# Given records
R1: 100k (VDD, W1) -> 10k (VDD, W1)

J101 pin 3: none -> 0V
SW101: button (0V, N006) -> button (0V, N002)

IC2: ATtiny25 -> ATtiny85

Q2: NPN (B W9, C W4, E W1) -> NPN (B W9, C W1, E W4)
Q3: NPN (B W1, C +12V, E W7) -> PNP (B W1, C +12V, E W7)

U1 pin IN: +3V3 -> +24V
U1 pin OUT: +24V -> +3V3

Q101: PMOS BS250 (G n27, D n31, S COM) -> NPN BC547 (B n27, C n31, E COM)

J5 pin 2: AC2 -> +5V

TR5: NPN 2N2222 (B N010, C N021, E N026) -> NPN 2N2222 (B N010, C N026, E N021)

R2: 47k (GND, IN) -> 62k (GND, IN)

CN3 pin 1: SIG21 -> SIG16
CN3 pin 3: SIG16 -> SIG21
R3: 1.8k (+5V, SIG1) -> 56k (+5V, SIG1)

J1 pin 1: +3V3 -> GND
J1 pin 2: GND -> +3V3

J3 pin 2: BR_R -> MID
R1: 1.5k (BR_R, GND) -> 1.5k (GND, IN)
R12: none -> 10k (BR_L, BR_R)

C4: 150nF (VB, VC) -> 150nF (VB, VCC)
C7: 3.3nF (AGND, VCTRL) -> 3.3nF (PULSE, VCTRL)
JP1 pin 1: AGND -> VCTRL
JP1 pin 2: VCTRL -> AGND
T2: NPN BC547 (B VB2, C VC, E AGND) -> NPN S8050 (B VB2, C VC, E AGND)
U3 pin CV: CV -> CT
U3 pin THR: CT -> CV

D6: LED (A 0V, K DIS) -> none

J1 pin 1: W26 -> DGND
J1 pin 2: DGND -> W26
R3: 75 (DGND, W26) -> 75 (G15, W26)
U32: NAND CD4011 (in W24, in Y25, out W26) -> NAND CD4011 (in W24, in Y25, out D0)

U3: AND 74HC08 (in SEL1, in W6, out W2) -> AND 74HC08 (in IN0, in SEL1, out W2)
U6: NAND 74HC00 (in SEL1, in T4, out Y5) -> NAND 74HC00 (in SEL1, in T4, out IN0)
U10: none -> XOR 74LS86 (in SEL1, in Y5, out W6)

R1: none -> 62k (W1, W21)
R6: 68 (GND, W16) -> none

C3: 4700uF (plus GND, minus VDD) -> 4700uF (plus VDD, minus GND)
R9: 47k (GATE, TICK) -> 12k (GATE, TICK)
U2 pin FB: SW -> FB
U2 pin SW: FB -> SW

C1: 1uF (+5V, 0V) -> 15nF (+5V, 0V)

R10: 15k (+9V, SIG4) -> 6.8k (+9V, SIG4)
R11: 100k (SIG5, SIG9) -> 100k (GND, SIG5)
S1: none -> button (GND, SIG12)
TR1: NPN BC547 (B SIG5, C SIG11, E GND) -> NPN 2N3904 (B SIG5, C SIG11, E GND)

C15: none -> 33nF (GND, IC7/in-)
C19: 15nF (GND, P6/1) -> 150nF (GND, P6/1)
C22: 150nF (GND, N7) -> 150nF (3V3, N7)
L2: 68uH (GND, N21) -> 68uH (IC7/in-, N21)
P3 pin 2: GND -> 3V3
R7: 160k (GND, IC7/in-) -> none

# Work instruction
If a line in the records above includes the string "NAND", copy it.

# Solved exercise
U32: NAND CD4011 (in W24, in Y25, out W26) -> NAND CD4011 (in W24, in Y25, out D0)
U6: NAND 74HC00 (in SEL1, in T4, out Y5) -> NAND 74HC00 (in SEL1, in T4, out IN0)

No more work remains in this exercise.